The required result is an exact copy of every line from the one with "pink hexagon: (182, 110) -> (112, 127), moved" through the last line below, with the pictures left out.
►
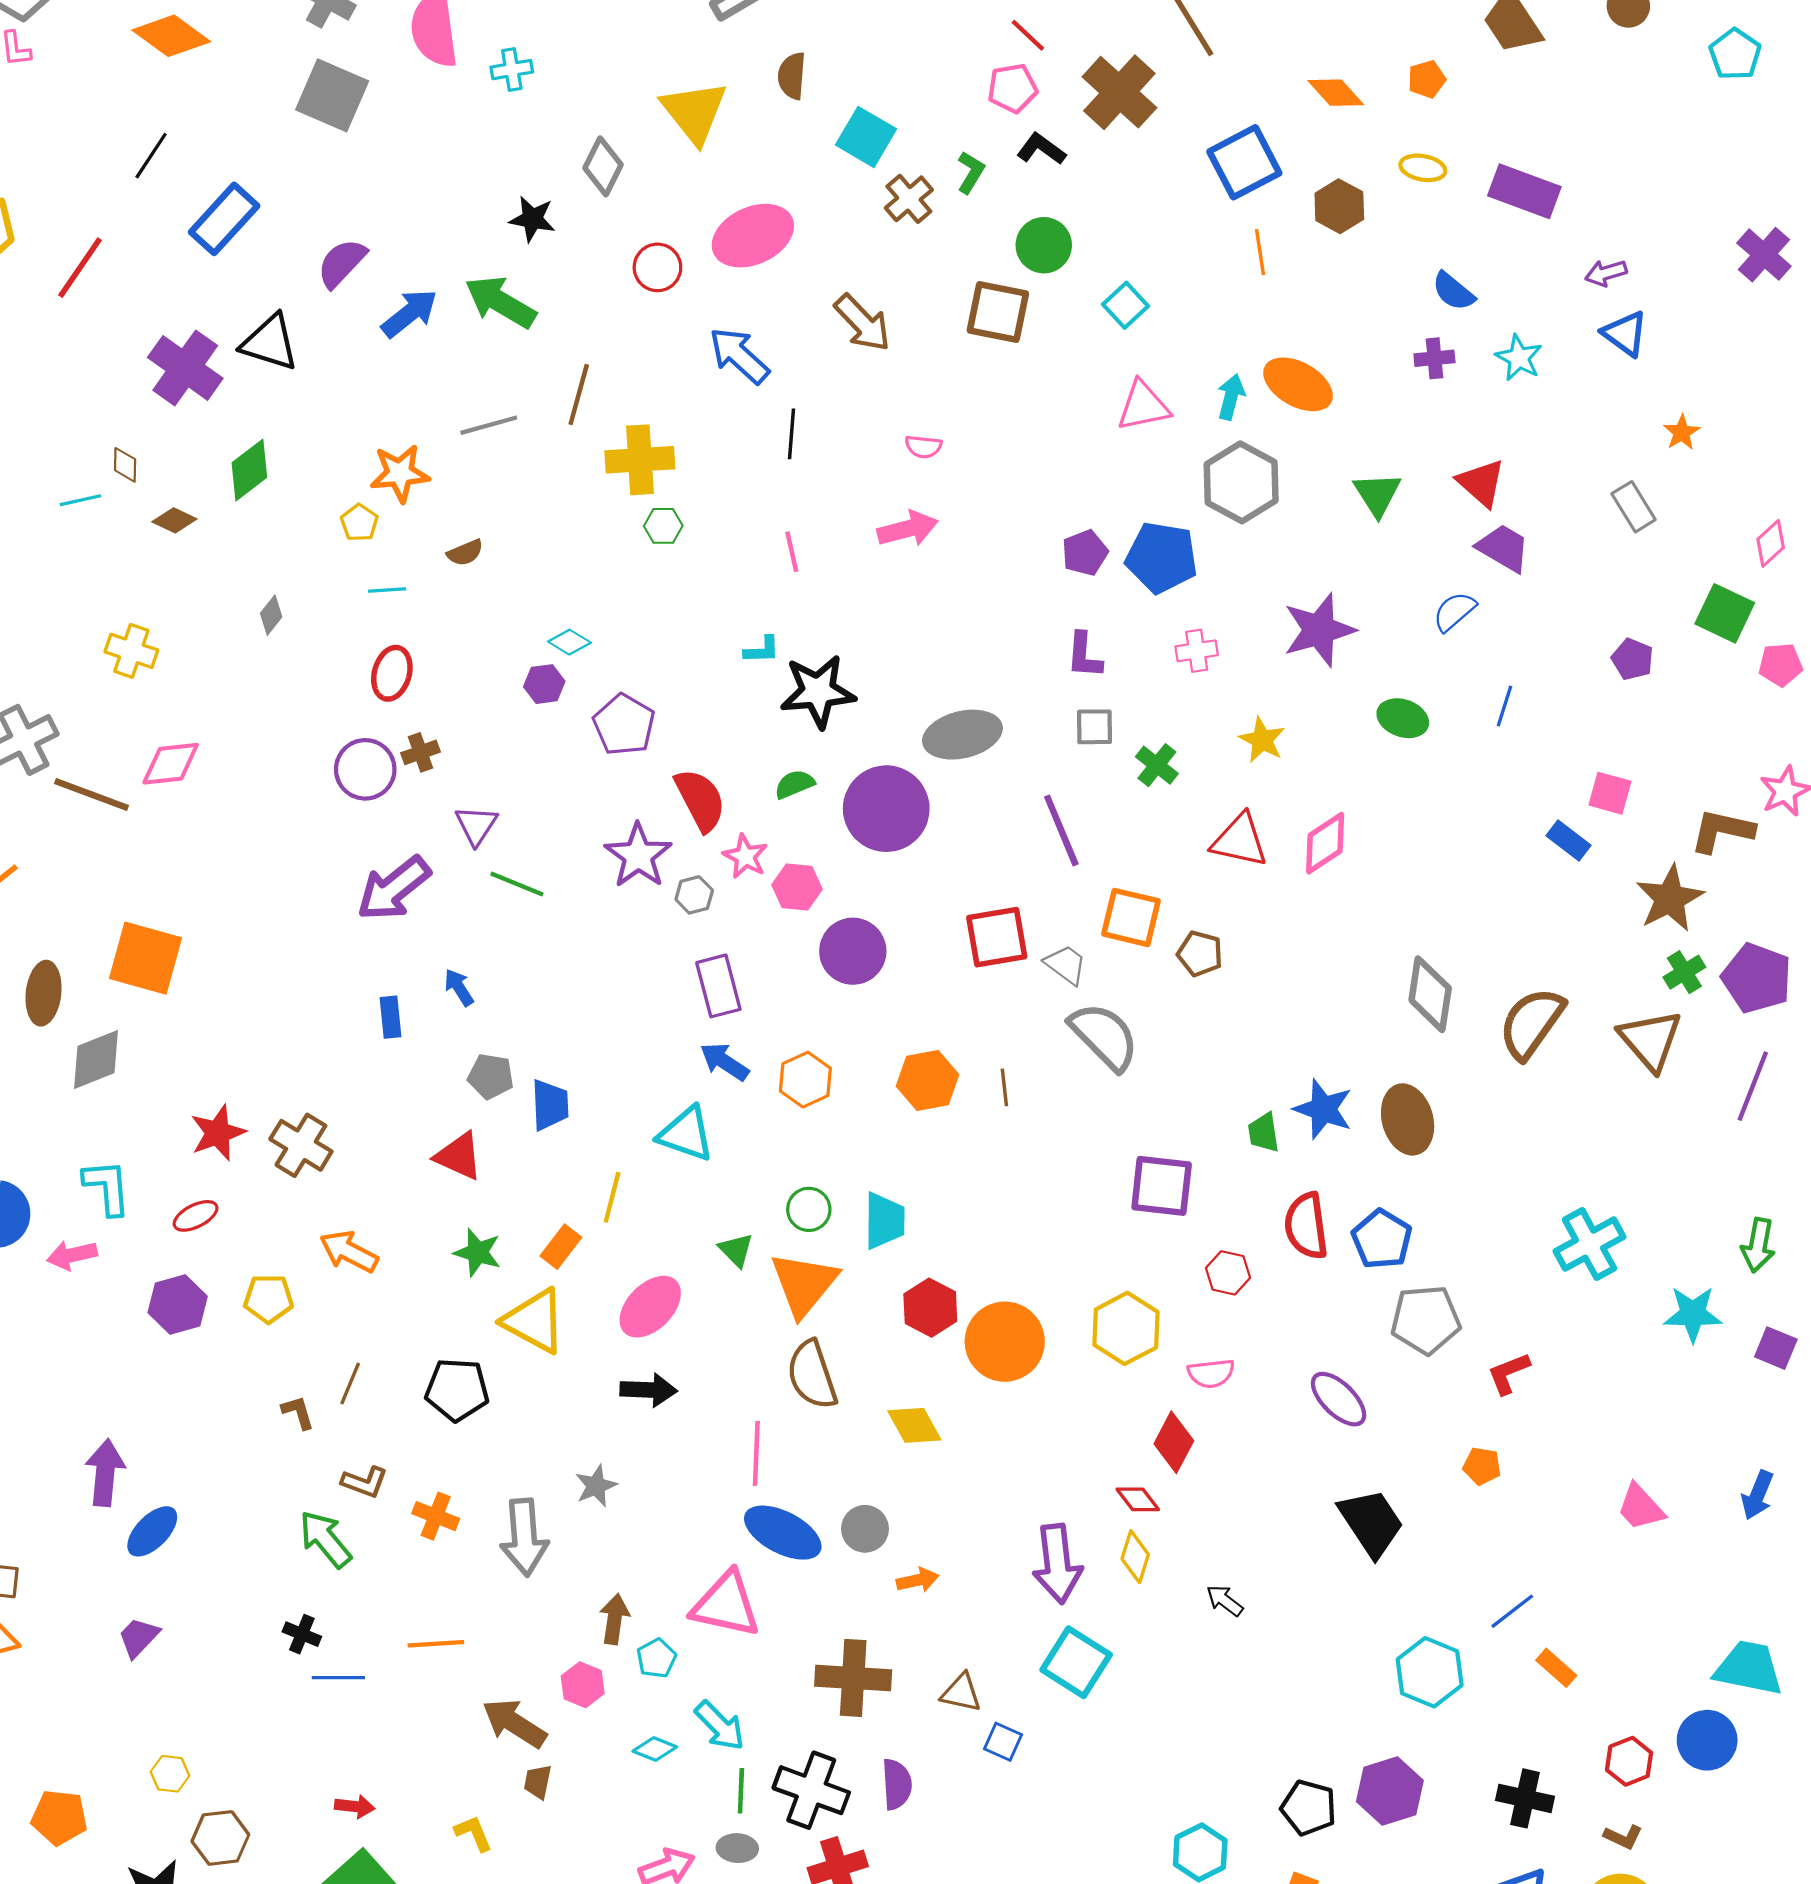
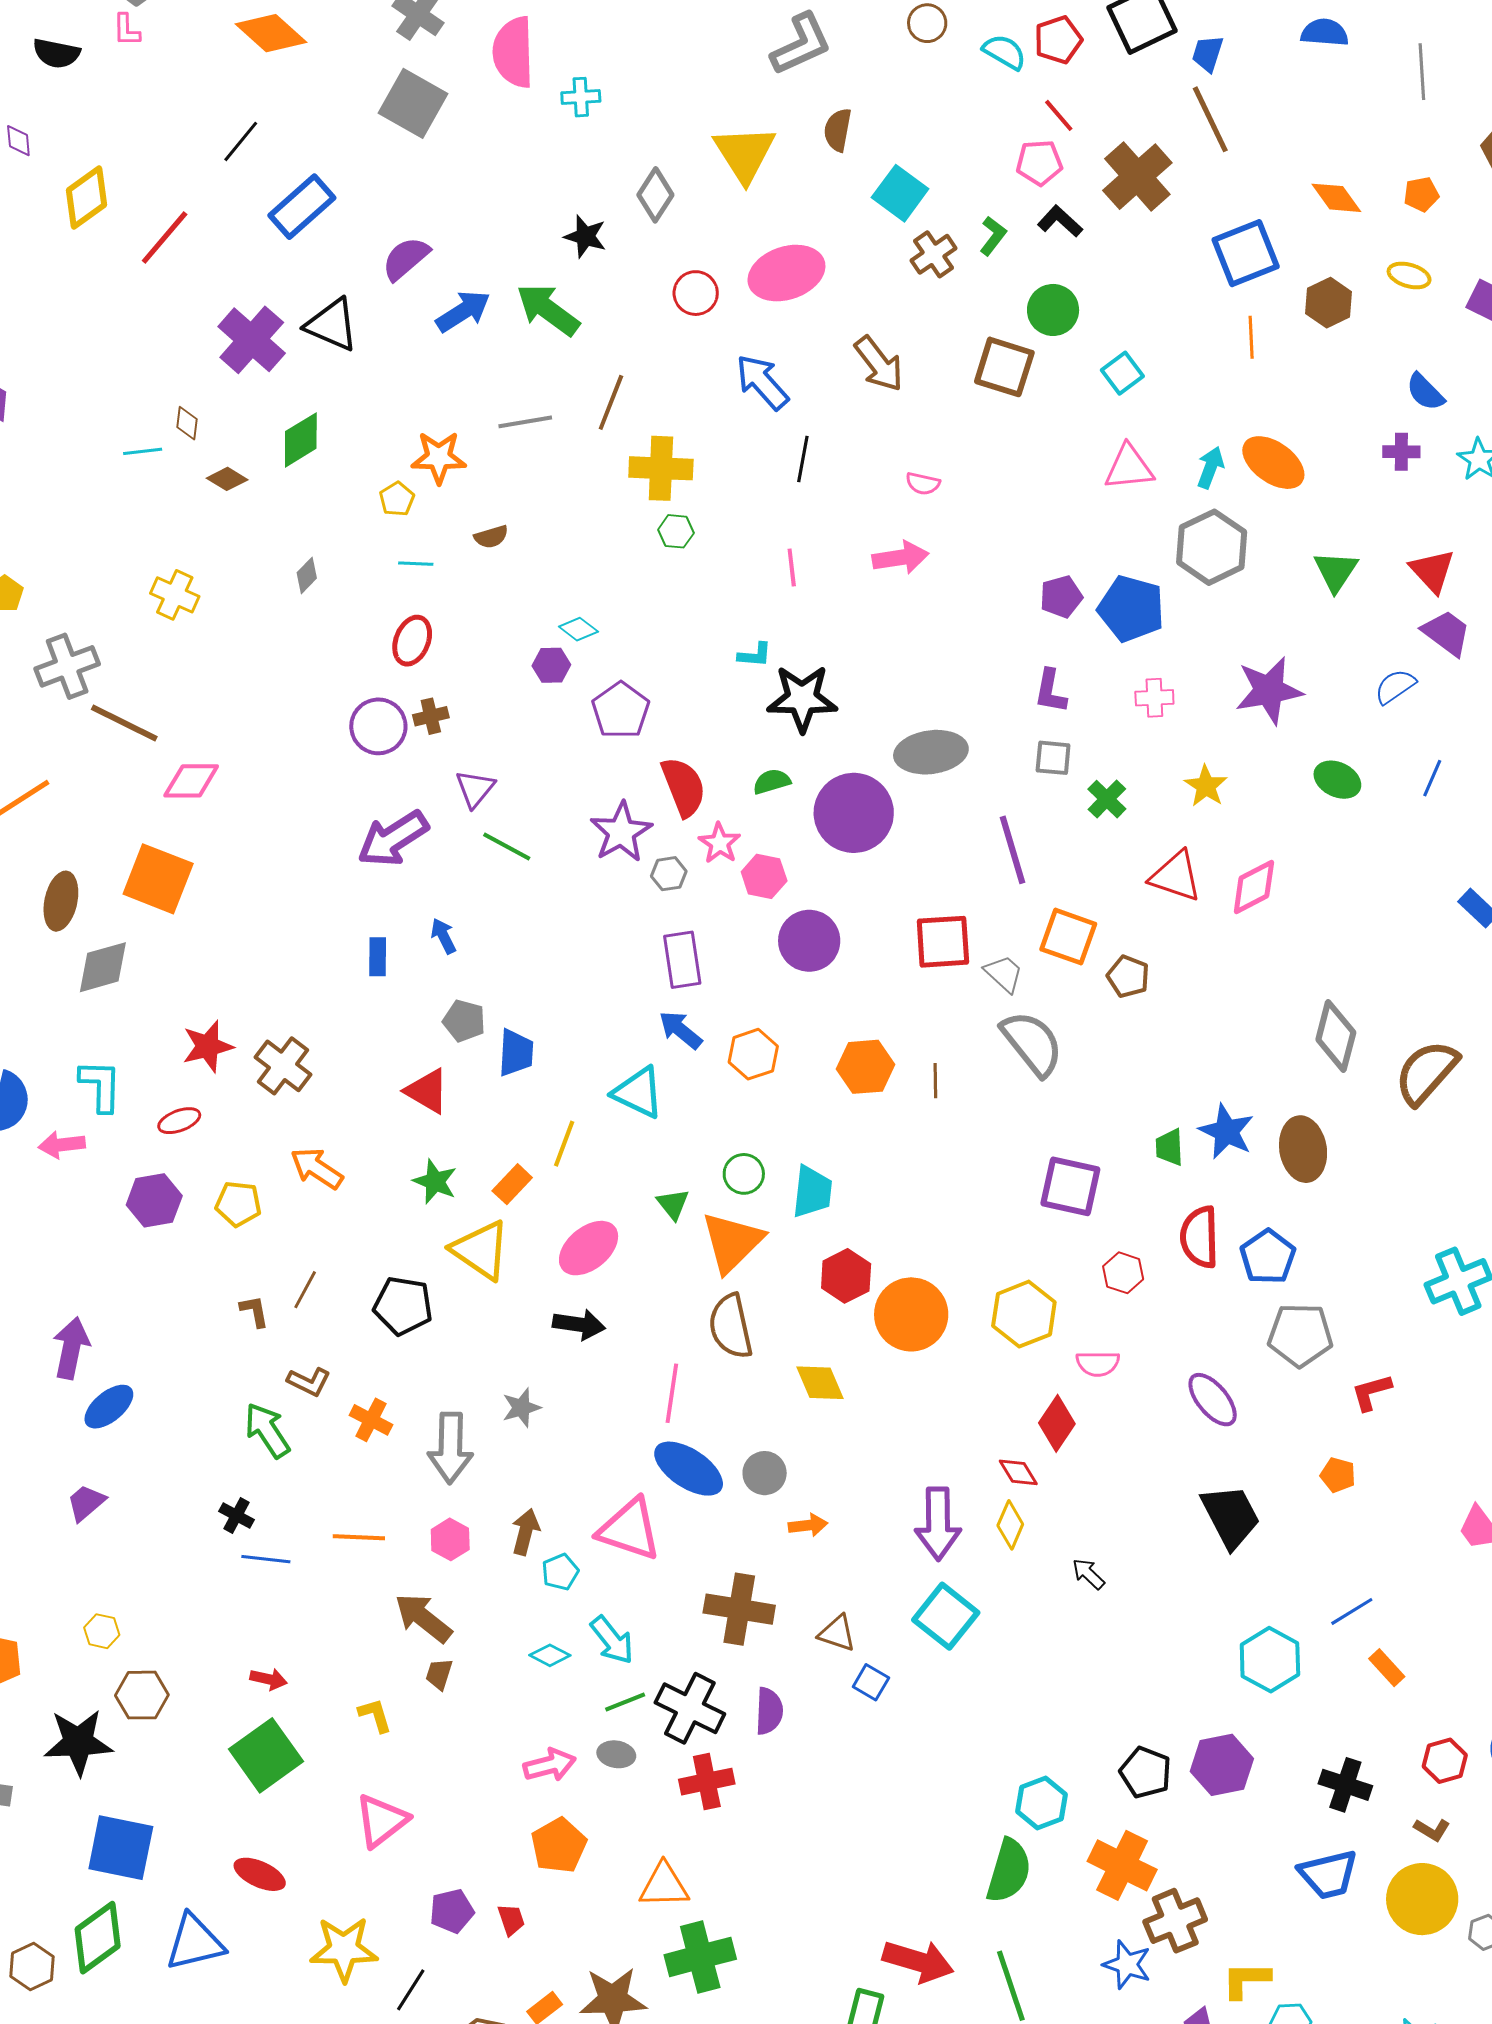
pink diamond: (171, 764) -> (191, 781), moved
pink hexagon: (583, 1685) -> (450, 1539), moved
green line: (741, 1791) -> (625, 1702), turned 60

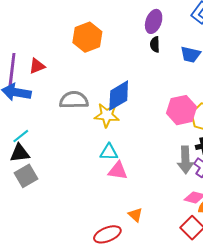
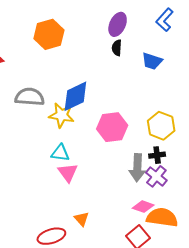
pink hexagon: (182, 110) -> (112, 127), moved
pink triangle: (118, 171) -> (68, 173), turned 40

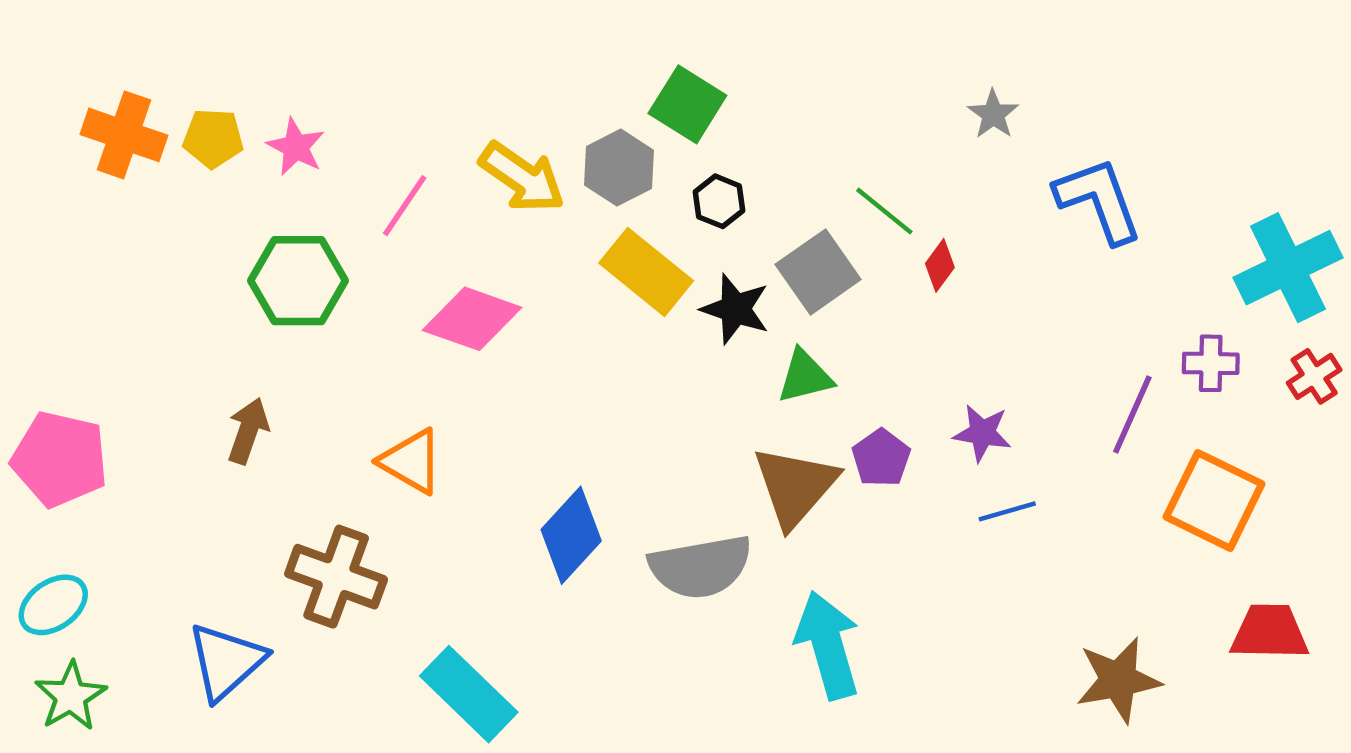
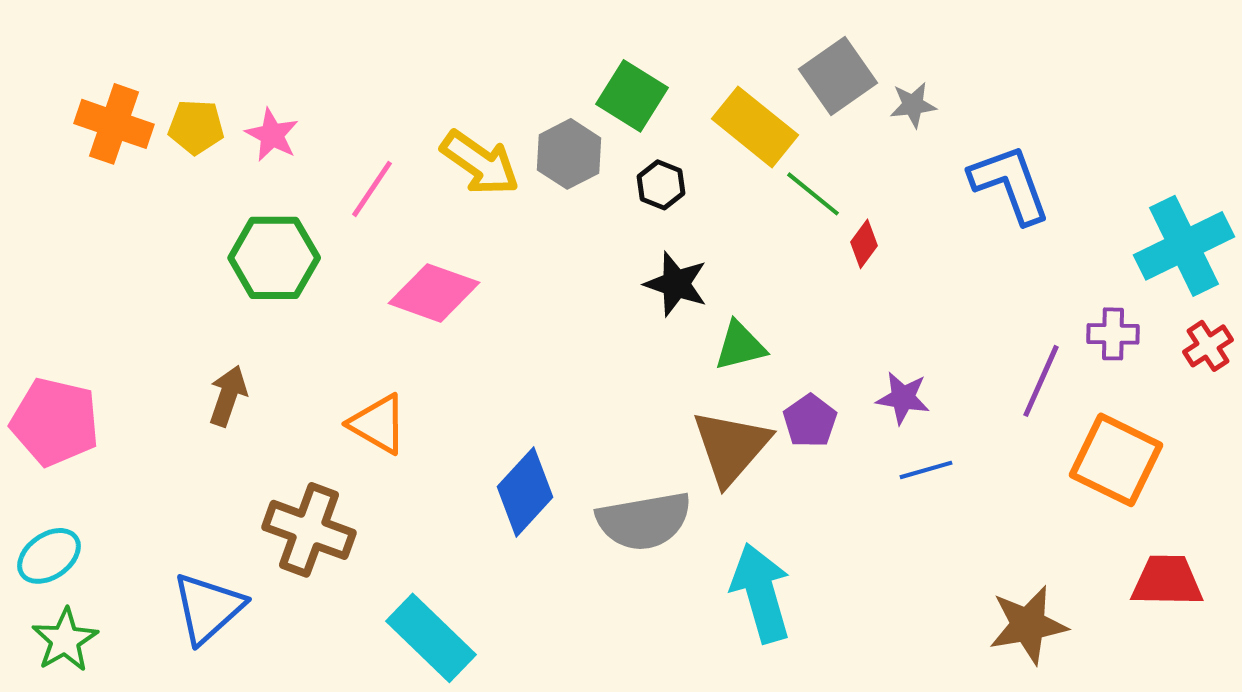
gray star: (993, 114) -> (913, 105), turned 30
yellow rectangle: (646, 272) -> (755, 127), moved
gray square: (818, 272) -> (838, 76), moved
◄
- **Answer box**:
pink hexagon: (182, 110) -> (112, 127), moved
pink triangle: (118, 171) -> (68, 173), turned 40

gray star: (993, 114) -> (913, 105), turned 30
yellow rectangle: (646, 272) -> (755, 127), moved
gray square: (818, 272) -> (838, 76), moved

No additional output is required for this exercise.